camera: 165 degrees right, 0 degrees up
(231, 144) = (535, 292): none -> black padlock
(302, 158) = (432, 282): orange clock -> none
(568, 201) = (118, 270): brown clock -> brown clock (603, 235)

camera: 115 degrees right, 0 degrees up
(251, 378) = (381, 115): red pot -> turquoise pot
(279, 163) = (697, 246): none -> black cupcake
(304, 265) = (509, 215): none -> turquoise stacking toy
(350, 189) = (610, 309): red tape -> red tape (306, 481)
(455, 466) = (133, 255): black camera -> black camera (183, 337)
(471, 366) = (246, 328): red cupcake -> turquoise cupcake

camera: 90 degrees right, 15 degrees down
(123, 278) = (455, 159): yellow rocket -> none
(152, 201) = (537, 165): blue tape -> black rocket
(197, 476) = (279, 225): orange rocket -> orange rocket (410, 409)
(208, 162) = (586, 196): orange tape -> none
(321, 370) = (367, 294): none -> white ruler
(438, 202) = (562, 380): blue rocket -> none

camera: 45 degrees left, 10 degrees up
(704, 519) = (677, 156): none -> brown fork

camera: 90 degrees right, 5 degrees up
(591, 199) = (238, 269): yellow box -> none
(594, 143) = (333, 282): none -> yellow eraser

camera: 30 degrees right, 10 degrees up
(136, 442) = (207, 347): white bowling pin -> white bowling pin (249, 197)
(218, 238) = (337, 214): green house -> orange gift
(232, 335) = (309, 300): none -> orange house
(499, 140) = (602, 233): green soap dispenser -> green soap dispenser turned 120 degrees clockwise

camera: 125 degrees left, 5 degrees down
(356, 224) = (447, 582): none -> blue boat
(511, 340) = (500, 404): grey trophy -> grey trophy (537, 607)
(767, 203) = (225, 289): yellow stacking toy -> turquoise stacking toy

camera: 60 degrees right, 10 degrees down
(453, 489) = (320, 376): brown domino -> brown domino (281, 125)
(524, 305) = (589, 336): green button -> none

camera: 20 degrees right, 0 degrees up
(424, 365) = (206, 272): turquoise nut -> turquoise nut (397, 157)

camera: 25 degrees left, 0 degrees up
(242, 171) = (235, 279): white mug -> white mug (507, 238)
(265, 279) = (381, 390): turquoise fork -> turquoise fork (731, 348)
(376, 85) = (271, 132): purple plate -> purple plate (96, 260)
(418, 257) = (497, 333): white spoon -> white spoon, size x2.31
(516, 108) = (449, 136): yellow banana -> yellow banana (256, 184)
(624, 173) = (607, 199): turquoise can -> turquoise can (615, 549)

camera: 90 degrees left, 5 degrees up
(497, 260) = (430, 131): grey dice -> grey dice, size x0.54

━━━━━━━━━━━━━━━━

To do
Your task is to transcribe the listing in full, so that each line reads exactly as before.

The answer
camera: 165 degrees right, 0 degrees up
(231, 144) = (535, 292): none -> black padlock
(302, 158) = (432, 282): orange clock -> none
(568, 201) = (118, 270): brown clock -> brown clock (603, 235)

camera: 115 degrees right, 0 degrees up
(251, 378) = (381, 115): red pot -> turquoise pot
(279, 163) = (697, 246): none -> black cupcake
(304, 265) = (509, 215): none -> turquoise stacking toy
(350, 189) = (610, 309): red tape -> red tape (306, 481)
(455, 466) = (133, 255): black camera -> black camera (183, 337)
(471, 366) = (246, 328): red cupcake -> turquoise cupcake

camera: 90 degrees right, 15 degrees down
(123, 278) = (455, 159): yellow rocket -> none
(152, 201) = (537, 165): blue tape -> black rocket
(197, 476) = (279, 225): orange rocket -> orange rocket (410, 409)
(208, 162) = (586, 196): orange tape -> none
(321, 370) = (367, 294): none -> white ruler
(438, 202) = (562, 380): blue rocket -> none

camera: 45 degrees left, 10 degrees up
(704, 519) = (677, 156): none -> brown fork

camera: 90 degrees right, 5 degrees up
(591, 199) = (238, 269): yellow box -> none
(594, 143) = (333, 282): none -> yellow eraser

camera: 30 degrees right, 10 degrees up
(136, 442) = (207, 347): white bowling pin -> white bowling pin (249, 197)
(218, 238) = (337, 214): green house -> orange gift
(232, 335) = (309, 300): none -> orange house
(499, 140) = (602, 233): green soap dispenser -> green soap dispenser turned 120 degrees clockwise

camera: 125 degrees left, 5 degrees down
(356, 224) = (447, 582): none -> blue boat
(511, 340) = (500, 404): grey trophy -> grey trophy (537, 607)
(767, 203) = (225, 289): yellow stacking toy -> turquoise stacking toy

camera: 60 degrees right, 10 degrees down
(453, 489) = (320, 376): brown domino -> brown domino (281, 125)
(524, 305) = (589, 336): green button -> none

camera: 20 degrees right, 0 degrees up
(424, 365) = (206, 272): turquoise nut -> turquoise nut (397, 157)

camera: 25 degrees left, 0 degrees up
(242, 171) = (235, 279): white mug -> white mug (507, 238)
(265, 279) = (381, 390): turquoise fork -> turquoise fork (731, 348)
(376, 85) = (271, 132): purple plate -> purple plate (96, 260)
(418, 257) = (497, 333): white spoon -> white spoon, size x2.31
(516, 108) = (449, 136): yellow banana -> yellow banana (256, 184)
(624, 173) = (607, 199): turquoise can -> turquoise can (615, 549)

camera: 90 degrees left, 5 degrees up
(497, 260) = (430, 131): grey dice -> grey dice, size x0.54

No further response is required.